▶ [Your assignment] When the data below is printed, every line must match exactly and the images must be absent.

Supplied entries section start

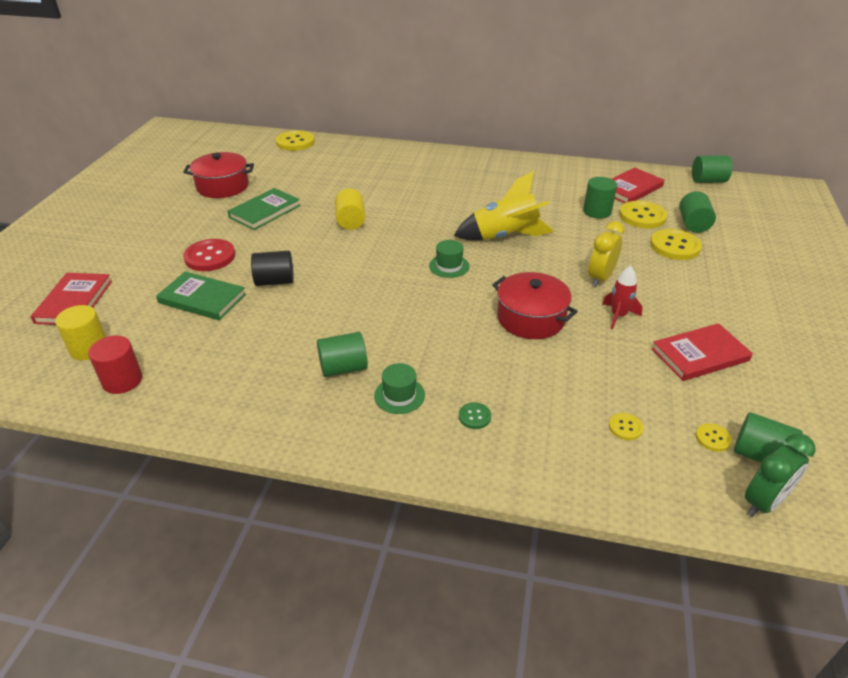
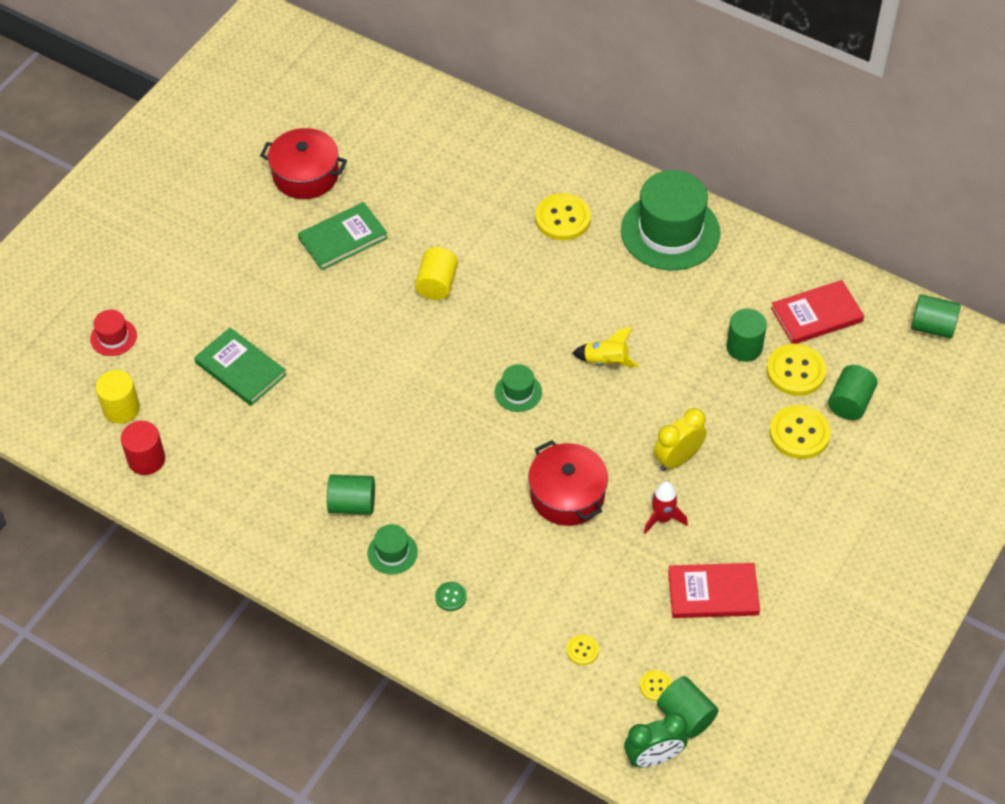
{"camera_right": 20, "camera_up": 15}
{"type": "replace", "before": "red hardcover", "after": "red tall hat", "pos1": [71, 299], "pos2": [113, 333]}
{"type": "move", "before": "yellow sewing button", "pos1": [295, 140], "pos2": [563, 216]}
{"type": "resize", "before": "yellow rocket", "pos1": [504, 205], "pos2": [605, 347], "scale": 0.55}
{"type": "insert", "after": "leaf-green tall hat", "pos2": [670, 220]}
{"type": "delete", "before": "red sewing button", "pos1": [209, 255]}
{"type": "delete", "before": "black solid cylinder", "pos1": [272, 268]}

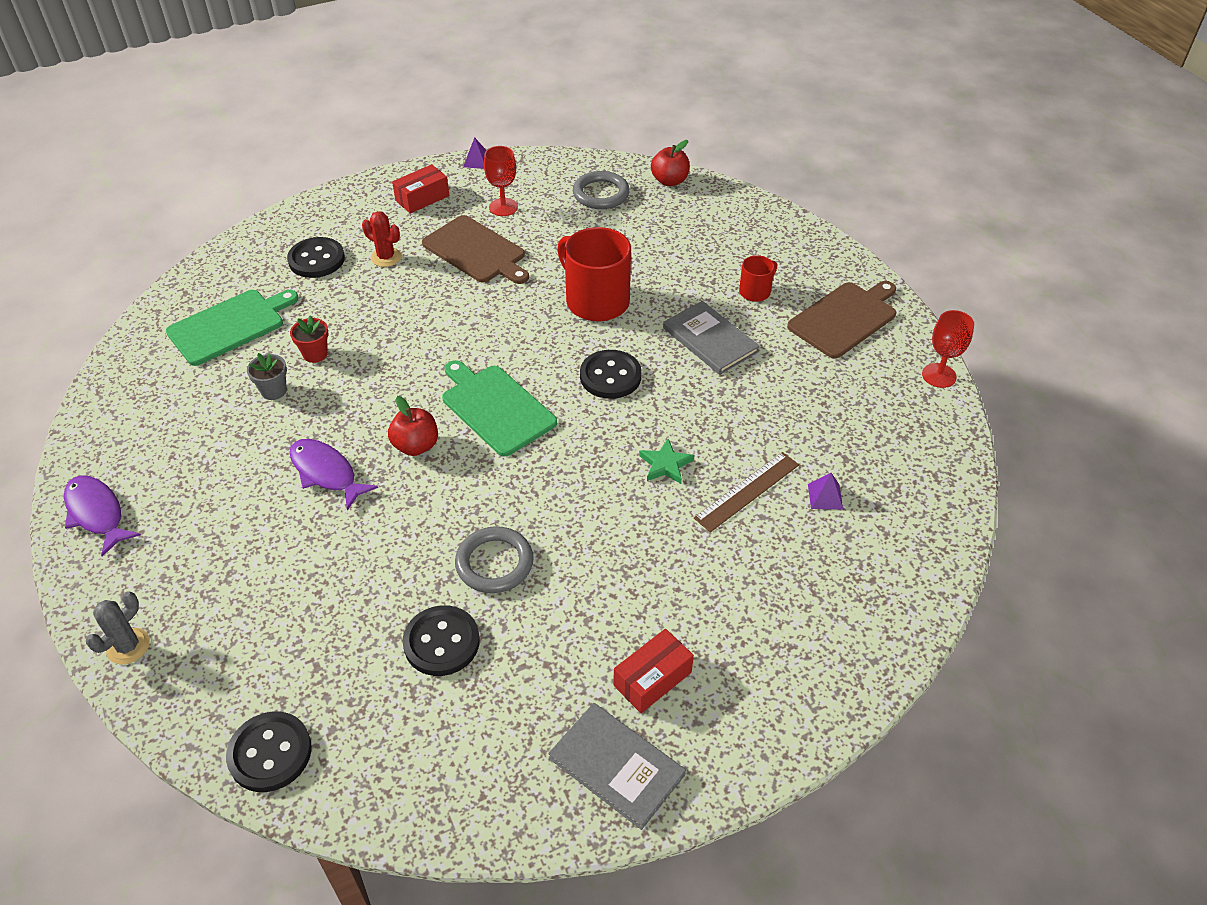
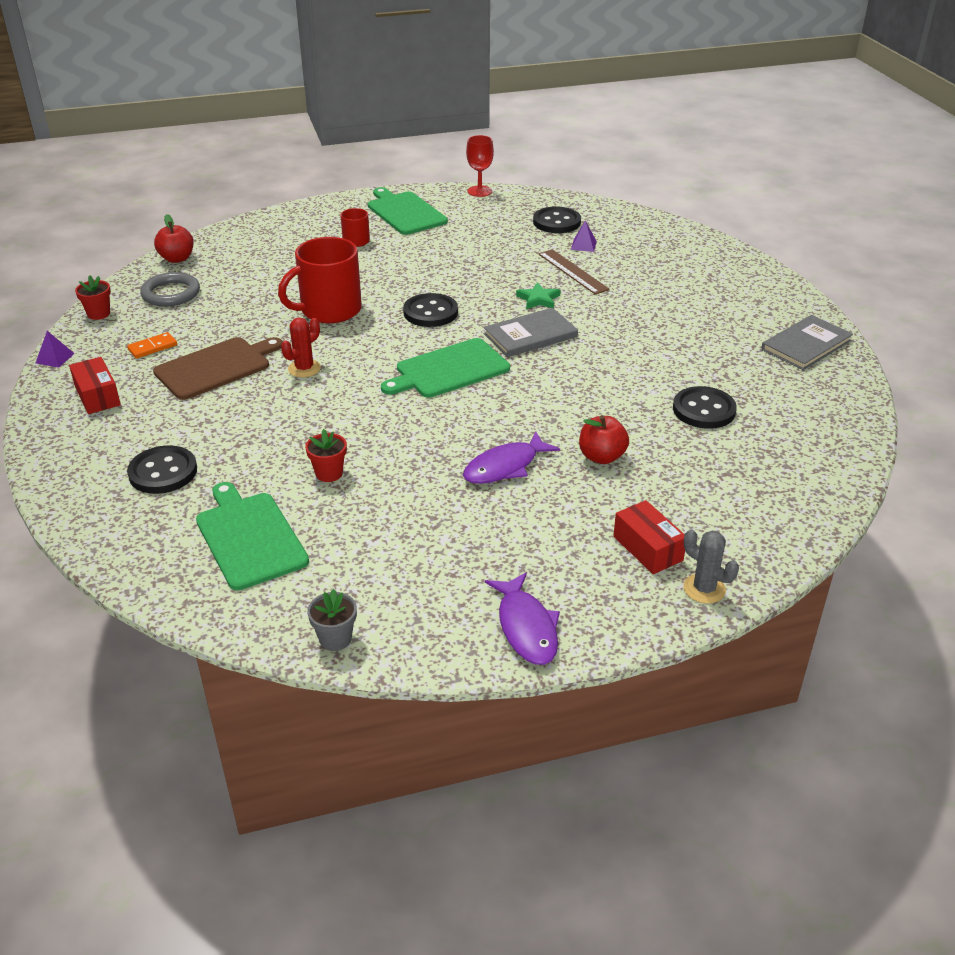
{"camera_right": -80, "camera_up": -10}
{"type": "insert", "after": "red flower pot", "pos2": [93, 297]}
{"type": "replace", "before": "red chalice", "after": "orange-coloured domino tile", "pos1": [501, 181], "pos2": [152, 345]}
{"type": "move", "before": "red prickly plant", "pos1": [381, 239], "pos2": [301, 347]}
{"type": "move", "before": "grey flower pot", "pos1": [267, 376], "pos2": [332, 620]}
{"type": "recolor", "before": "dark brown chopping board", "after": "leaf-green chopping board", "pos1": [841, 320], "pos2": [408, 211]}
{"type": "move", "before": "grey hardcover", "pos1": [711, 338], "pos2": [530, 332]}
{"type": "rotate", "before": "royal purple fish", "pos1": [102, 516], "pos2": [522, 618], "turn": -75}
{"type": "move", "before": "black sewing button", "pos1": [269, 752], "pos2": [557, 219]}
{"type": "move", "before": "red apple", "pos1": [413, 426], "pos2": [604, 439]}
{"type": "move", "before": "red box", "pos1": [654, 671], "pos2": [649, 537]}
{"type": "delete", "before": "grey ring", "pos1": [494, 559]}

Supplied entries section end

▶ [Written response]
{"camera_right": 20, "camera_up": 15}
{"type": "replace", "before": "red hardcover", "after": "red tall hat", "pos1": [71, 299], "pos2": [113, 333]}
{"type": "move", "before": "yellow sewing button", "pos1": [295, 140], "pos2": [563, 216]}
{"type": "resize", "before": "yellow rocket", "pos1": [504, 205], "pos2": [605, 347], "scale": 0.55}
{"type": "insert", "after": "leaf-green tall hat", "pos2": [670, 220]}
{"type": "delete", "before": "red sewing button", "pos1": [209, 255]}
{"type": "delete", "before": "black solid cylinder", "pos1": [272, 268]}

{"camera_right": -80, "camera_up": -10}
{"type": "insert", "after": "red flower pot", "pos2": [93, 297]}
{"type": "replace", "before": "red chalice", "after": "orange-coloured domino tile", "pos1": [501, 181], "pos2": [152, 345]}
{"type": "move", "before": "red prickly plant", "pos1": [381, 239], "pos2": [301, 347]}
{"type": "move", "before": "grey flower pot", "pos1": [267, 376], "pos2": [332, 620]}
{"type": "recolor", "before": "dark brown chopping board", "after": "leaf-green chopping board", "pos1": [841, 320], "pos2": [408, 211]}
{"type": "move", "before": "grey hardcover", "pos1": [711, 338], "pos2": [530, 332]}
{"type": "rotate", "before": "royal purple fish", "pos1": [102, 516], "pos2": [522, 618], "turn": -75}
{"type": "move", "before": "black sewing button", "pos1": [269, 752], "pos2": [557, 219]}
{"type": "move", "before": "red apple", "pos1": [413, 426], "pos2": [604, 439]}
{"type": "move", "before": "red box", "pos1": [654, 671], "pos2": [649, 537]}
{"type": "delete", "before": "grey ring", "pos1": [494, 559]}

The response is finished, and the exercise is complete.